## [Requirement]
Reproduce the listing lines below verbatim, beginning with the line that contains "This is a 0.25" and ending with the line that contains "road 4 (residential): [(511,464),(337,511)]", including both of those lines.

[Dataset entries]

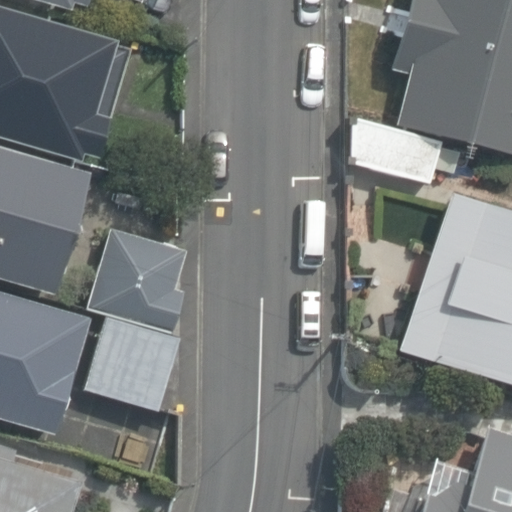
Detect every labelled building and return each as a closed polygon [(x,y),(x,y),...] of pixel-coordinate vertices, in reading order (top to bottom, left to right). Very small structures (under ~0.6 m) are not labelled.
[(24,0),(74,14),(76,5),(91,9),(93,0),(24,0)] [(511,0),(409,0),(392,70),(409,74),(397,124),(511,152),(511,0)] [(114,41),(0,7),(0,139),(83,163),(88,148),(101,152),(110,119),(92,113),(114,41)] [(91,173),(0,145),(0,274),(55,291),(91,173)] [(511,209),(454,190),(401,348),(511,384),(511,209)] [(182,250),(111,230),(90,305),(174,329),(185,289),(172,286),(182,250)] [(89,319),(0,292),(0,420),(54,437),(89,319)] [(166,327),(93,307),(69,392),(142,412),(166,327)] [(511,511),(511,432),(491,426),(467,505),(426,492),(419,511),(511,511)] [(71,511),(80,479),(0,456),(0,511),(71,511)]
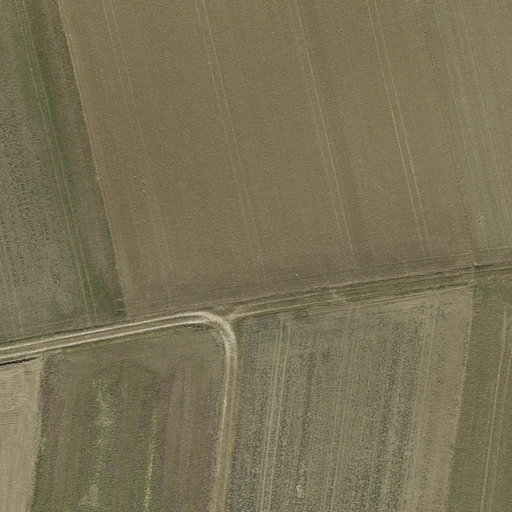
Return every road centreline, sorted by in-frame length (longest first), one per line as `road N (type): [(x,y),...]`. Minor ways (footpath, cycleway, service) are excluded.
road 1 (track): [(205,316),(511,274)]
road 2 (track): [(219,511),(234,351),(225,327),(205,316)]
road 3 (track): [(205,316),(0,352)]
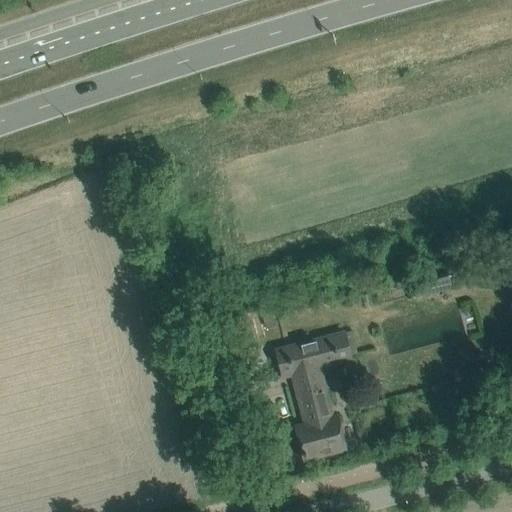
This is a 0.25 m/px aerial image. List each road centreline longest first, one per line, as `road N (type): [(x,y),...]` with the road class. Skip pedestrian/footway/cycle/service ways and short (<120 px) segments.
road 1 (primary): [(0,120),(388,0)]
road 2 (residential): [(160,186),(238,511)]
road 3 (primary): [(200,0),(0,64)]
road 4 (residential): [(511,464),(337,511)]
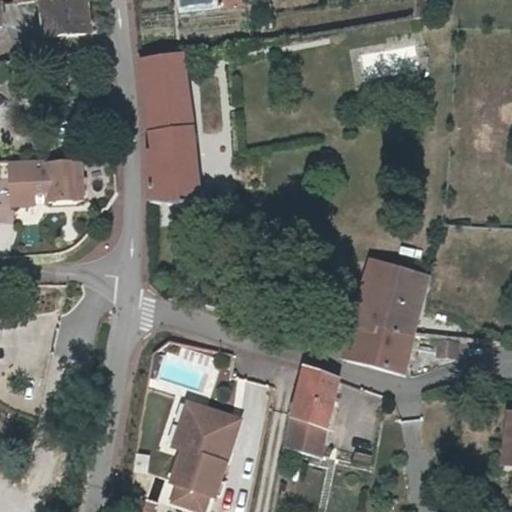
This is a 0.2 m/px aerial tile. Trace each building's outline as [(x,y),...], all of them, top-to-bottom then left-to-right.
[(207,0),(174,0),(176,12),(208,10),(207,0)] [(215,0),(207,0),(208,10),(217,9),(215,0)] [(402,0),(394,0),(394,15),(402,14),(402,0)] [(49,40),(89,37),(83,1),(45,4),(49,40)] [(148,156),(149,205),(199,209),(182,55),(142,62),(154,155),(148,156)] [(20,200),(22,200),(42,199),(41,188),(55,187),(55,198),(90,196),(89,180),(93,180),(92,175),(88,175),(87,159),(54,162),(53,159),(18,159),(20,200)] [(13,208),(0,207),(0,222),(12,223),(13,208)] [(428,279),(402,273),(368,264),(352,332),(376,338),(379,328),(414,336),(428,279)] [(403,375),(404,376),(414,336),(379,328),(376,338),(352,332),(345,361),(403,375)] [(439,340),(423,337),(419,351),(436,354),(439,340)] [(338,385),(303,375),(289,439),(304,443),(308,430),(329,434),(338,385)] [(239,380),(236,403),(263,406),(267,384),(239,380)] [(214,472),(221,473),(233,429),(181,415),(168,460),(175,462),(185,423),(224,434),(214,472)] [(511,422),(506,422),(498,468),(511,470),(511,422)] [(214,472),(224,434),(185,423),(175,462),(177,463),(168,496),(212,508),(221,473),(214,472)] [(419,458),(429,460),(431,447),(421,445),(419,458)] [(168,483),(168,456),(148,456),(148,482),(168,483)]
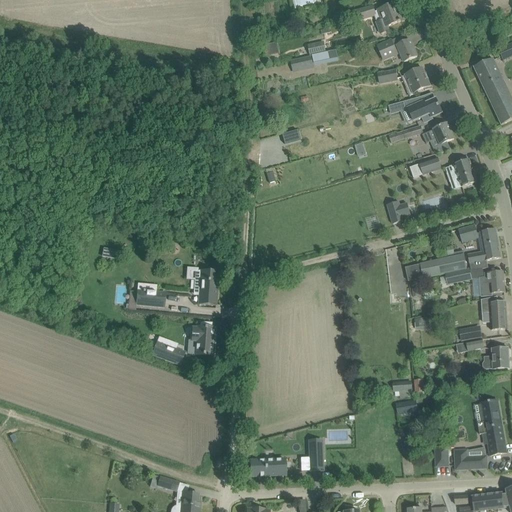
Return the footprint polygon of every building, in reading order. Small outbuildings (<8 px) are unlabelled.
[(395,5),(397,5),(396,4),(374,12),(373,6),(354,12),(356,21),(371,17),(372,21),(380,18),(381,20),(376,23),(380,35),(389,31),(388,27),(397,23),(398,24),(403,22),(399,11),(397,11),(395,5)] [(511,27),(510,23),(485,34),(490,46),(511,35),(511,27)] [(323,42),(308,46),(310,55),(312,55),(330,51),(328,43),(333,42),(331,35),(322,37),(323,42)] [(404,63),(408,61),(417,57),(410,41),(394,47),(391,41),(377,47),(383,61),(400,53),(404,63)] [(511,44),(498,51),(503,62),(511,57),(511,44)] [(267,54),(278,53),(277,45),(266,47),(267,54)] [(336,52),(311,57),(313,67),(338,62),(336,52)] [(293,71),(313,67),(311,57),(291,62),(293,71)] [(501,126),(510,122),(511,120),(511,99),(493,59),(474,68),(501,126)] [(413,73),(402,77),(407,90),(410,89),(412,95),(424,89),(425,91),(433,89),(432,88),(428,79),(427,80),(425,75),(427,75),(426,74),(425,75),(422,69),(413,73)] [(397,80),(395,70),(378,74),(380,84),(397,80)] [(422,97),(389,106),(391,114),(401,112),(400,109),(406,106),(413,122),(422,119),(424,124),(433,120),(432,118),(442,113),(436,100),(426,104),(422,97)] [(440,146),(445,143),(454,139),(447,124),(424,135),(426,141),(436,137),(440,146)] [(375,129),(377,135),(388,132),(387,126),(375,129)] [(389,136),(391,143),(422,133),(420,127),(410,130),(397,133),(389,136)] [(462,188),(477,183),(469,160),(454,165),(454,166),(450,167),(452,172),(447,174),(450,183),(459,180),(462,188)] [(423,176),(435,172),(431,161),(419,164),(419,165),(410,168),(414,179),(423,175),(423,176)] [(400,206),(399,203),(387,206),(392,225),(404,222),(403,218),(410,216),(407,204),(400,206)] [(475,225),(458,230),(462,243),(481,238),(483,252),(468,255),(470,266),(472,274),(483,272),(483,269),(487,268),(485,262),(501,259),(501,256),(496,230),(481,232),(477,233),(475,225)] [(103,250),(102,257),(116,259),(116,251),(103,250)] [(464,256),(405,268),(408,281),(466,269),(464,256)] [(216,272),(217,269),(209,269),(208,272),(198,271),(197,281),(194,281),(194,290),(197,291),(196,296),(199,296),(198,305),(216,306),(218,273),(216,272)] [(469,270),(445,275),(447,284),(471,279),(469,270)] [(492,294),(495,294),(505,293),(503,273),(479,275),(481,298),(493,297),(492,294)] [(116,285),(116,303),(124,303),(124,285),(116,285)] [(422,297),(421,289),(412,289),(413,298),(422,297)] [(145,292),(145,291),(143,291),(143,292),(137,291),(136,305),(164,308),(166,294),(156,293),(145,292)] [(398,303),(398,293),(390,293),(391,304),(398,303)] [(496,303),(491,303),(491,306),(491,313),(492,331),(497,331),(507,330),(506,302),(496,303)] [(427,318),(414,319),(415,330),(428,329),(427,318)] [(212,328),(212,324),(200,323),(200,328),(197,327),(196,329),(193,328),(192,329),(190,328),(190,341),(192,341),(192,342),(196,342),(195,355),(197,356),(196,359),(210,359),(211,356),(213,357),(215,329),(212,328)] [(469,329),(459,330),(461,342),(472,341),(469,329)] [(485,350),(485,348),(483,340),(466,343),(456,345),(458,354),(485,350)] [(185,354),(175,350),(157,343),(152,355),(180,366),(185,354)] [(493,370),(500,370),(510,369),(509,349),(492,350),(492,357),(484,358),(484,362),(483,365),(483,368),(485,370),(493,370)] [(425,393),(423,380),(414,381),(415,394),(425,393)] [(410,382),(393,383),(394,393),(400,392),(400,399),(413,397),(412,382),(410,382)] [(402,403),(402,404),(396,406),(399,417),(416,413),(413,401),(402,403)] [(489,457),(506,454),(497,401),(481,404),(484,424),(478,425),(480,435),(485,434),(489,457)] [(448,446),(435,447),(436,467),(448,467),(448,446)] [(487,469),(486,456),(485,448),(468,451),(468,450),(455,450),(456,471),(487,469)] [(322,450),(309,451),(310,472),(323,471),(322,450)] [(284,460),(250,462),(251,478),(260,477),(260,479),(260,477),(263,477),(263,478),(264,478),(263,477),(285,476),(284,460)] [(160,478),(157,487),(176,492),(179,483),(160,478)] [(473,507),(459,509),(459,511),(484,511),(504,510),(504,508),(510,507),(511,511),(511,488),(506,490),(507,495),(502,496),(502,494),(472,498),(473,507)] [(199,495),(182,493),(181,507),(175,506),(175,507),(172,508),(171,510),(170,511),(199,511),(200,506),(201,502),(198,502),(199,495)] [(468,497),(455,497),(455,505),(468,504),(468,497)]
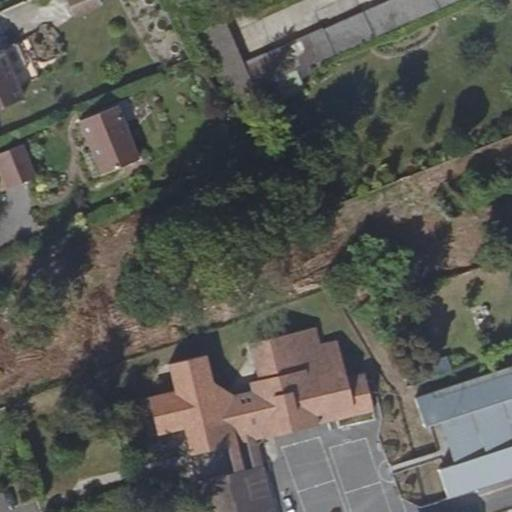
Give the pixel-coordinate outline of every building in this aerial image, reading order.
[(104,3),(102,0),(69,0),(77,16),(104,3)] [(393,0),(244,65),(255,91),(462,0),(393,0)] [(227,19),(248,9),(243,2),(224,12),(227,19)] [(190,36),(218,23),(212,8),(183,20),(190,36)] [(0,107),(17,100),(0,59),(0,107)] [(132,158),(110,107),(74,122),(97,174),(132,158)] [(31,179),(16,146),(0,153),(0,180),(4,191),(31,179)] [(352,200),(361,196),(358,188),(349,192),(352,200)] [(330,194),(308,202),(314,215),(325,211),(336,206),(330,194)] [(249,342),(256,378),(256,380),(303,369),(315,413),(334,409),(335,413),(288,430),(336,419),(368,411),(360,374),(341,378),(333,342),(317,345),(312,327),(249,342)] [(234,397),(209,380),(202,356),(167,365),(172,392),(155,396),(165,432),(181,427),(187,454),(225,444),(223,436),(257,427),(251,393),(234,397)] [(436,470),(446,498),(511,475),(511,364),(412,398),(421,427),(453,417),(467,459),(436,470)] [(430,368),(433,376),(447,371),(444,364),(430,368)] [(256,380),(256,378),(246,382),(251,393),(257,427),(223,436),(225,444),(234,442),(245,440),(254,437),(288,430),(335,413),(334,409),(315,413),(303,369),(256,380)] [(147,398),(156,434),(165,432),(155,396),(147,398)] [(260,465),(254,437),(245,440),(252,467),(260,465)] [(240,470),(234,442),(225,444),(231,472),(240,470)] [(262,511),(271,511),(260,465),(252,467),(262,511)] [(262,511),(252,467),(240,470),(231,472),(196,480),(203,511),(262,511)]
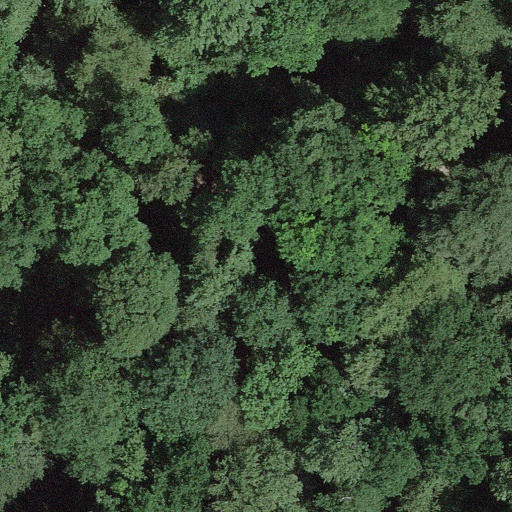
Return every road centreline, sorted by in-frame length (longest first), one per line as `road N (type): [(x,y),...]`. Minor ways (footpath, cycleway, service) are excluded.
road 1 (track): [(0,474),(168,355),(336,265)]
road 2 (track): [(511,191),(461,192),(336,265)]
road 3 (track): [(411,0),(511,106)]
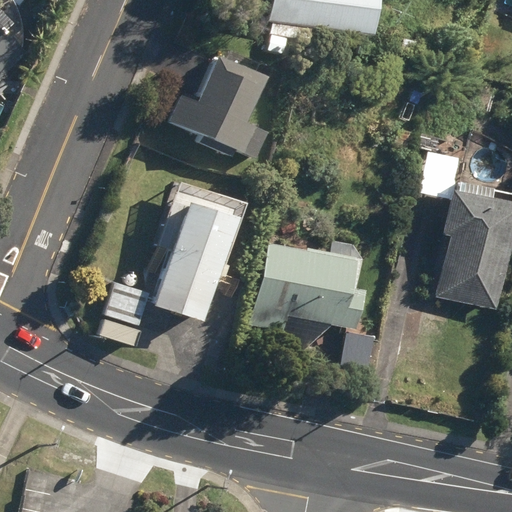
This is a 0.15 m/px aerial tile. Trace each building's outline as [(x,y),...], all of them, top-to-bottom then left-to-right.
[(256,0),(254,20),(353,33),(356,0),(256,0)] [(0,95),(9,88),(2,80),(27,56),(6,34),(14,26),(0,11),(0,95)] [(221,148),(242,156),(253,130),(226,118),(245,73),(195,52),(175,98),(167,94),(155,120),(189,135),(187,141),(219,154),(221,148)] [(412,150),(428,151),(430,138),(414,136),(412,150)] [(424,298),(485,307),(500,200),(472,196),(474,185),(440,180),(439,189),(432,188),(425,233),(434,234),(424,298)] [(134,305),(183,318),(212,213),(163,199),(134,305)] [(290,343),(295,350),(317,324),(339,328),(347,288),(332,285),(337,257),(252,241),(235,329),(273,336),(273,331),(282,336),(290,343)] [(94,316),(126,325),(135,292),(103,283),(94,316)] [(328,373),(354,377),(361,335),(334,331),(328,373)]
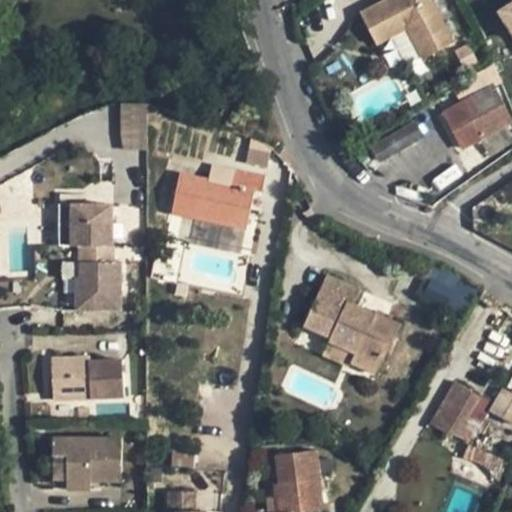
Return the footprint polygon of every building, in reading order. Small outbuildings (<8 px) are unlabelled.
[(456,43),(434,0),(388,0),(361,14),(376,44),(407,27),(423,59),(456,43)] [(511,10),(500,18),(511,38),(511,10)] [(64,56),(66,63),(85,59),(83,51),(64,56)] [(468,98),(443,112),(463,149),(480,140),(505,126),(506,125),(498,110),(504,107),(494,88),(501,82),(494,63),(460,85),(468,98)] [(89,74),(91,82),(104,77),(102,70),(89,74)] [(120,102),(121,148),(147,147),(146,102),(120,102)] [(24,105),(9,107),(11,119),(25,116),(24,105)] [(511,122),(504,107),(498,110),(506,125),(511,122)] [(376,160),(423,139),(416,123),(369,143),(376,160)] [(511,135),(505,126),(480,140),(491,156),(511,141),(511,135)] [(271,151),(256,145),(249,161),(265,168),(271,151)] [(230,185),(180,173),(172,213),(211,221),(247,229),(255,190),(262,193),(266,177),(233,169),(230,185)] [(71,246),(71,203),(59,203),(59,246),(71,246)] [(113,203),(71,203),(71,246),(113,246),(113,223),(113,203)] [(247,229),(211,221),(210,230),(246,237),(247,229)] [(121,223),(113,223),(113,246),(121,246),(121,223)] [(64,262),(64,312),(76,312),(76,278),(79,278),(79,262),(64,262)] [(122,263),(79,262),(79,278),(76,278),(76,312),(121,311),(122,263)] [(361,289),(327,275),(304,326),(331,337),(328,342),(354,353),(350,362),(377,375),(394,337),(396,338),(402,325),(354,304),(361,289)] [(434,281),(426,297),(452,310),(461,294),(434,281)] [(354,353),(328,342),(323,356),(348,366),(350,362),(354,353)] [(91,357),(51,359),(53,396),(90,393),(91,398),(125,396),(123,360),(91,362),(91,357)] [(456,382),(430,425),(451,438),(479,396),(456,382)] [(123,438),(54,437),(53,490),(92,490),(92,481),(122,481),(123,438)] [(469,444),(462,458),(463,459),(464,460),(467,461),(469,461),(479,463),(481,465),(483,466),(497,481),(498,482),(508,461),(469,444)] [(316,450),(276,455),(279,483),(274,484),(276,500),(277,511),(315,511),(323,511),(316,450)] [(206,511),(195,511),(196,491),(168,491),(168,511),(178,511),(177,511),(206,511)]
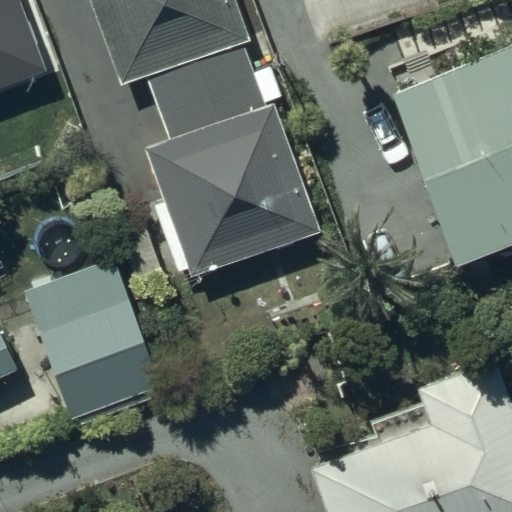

## [Solution for this task]
This is a 0.25 m/px aerial image. List each road centreline longest first, one per line, as `road N (type): [(x,y),...]` with the road class. Skip pedestrian/footway/cycle/service ways and short (<120 px) segments.
road 1 (primary): [(0,120),(388,0)]
road 2 (residential): [(160,186),(238,511)]
road 3 (primary): [(200,0),(0,64)]
road 4 (residential): [(511,464),(337,511)]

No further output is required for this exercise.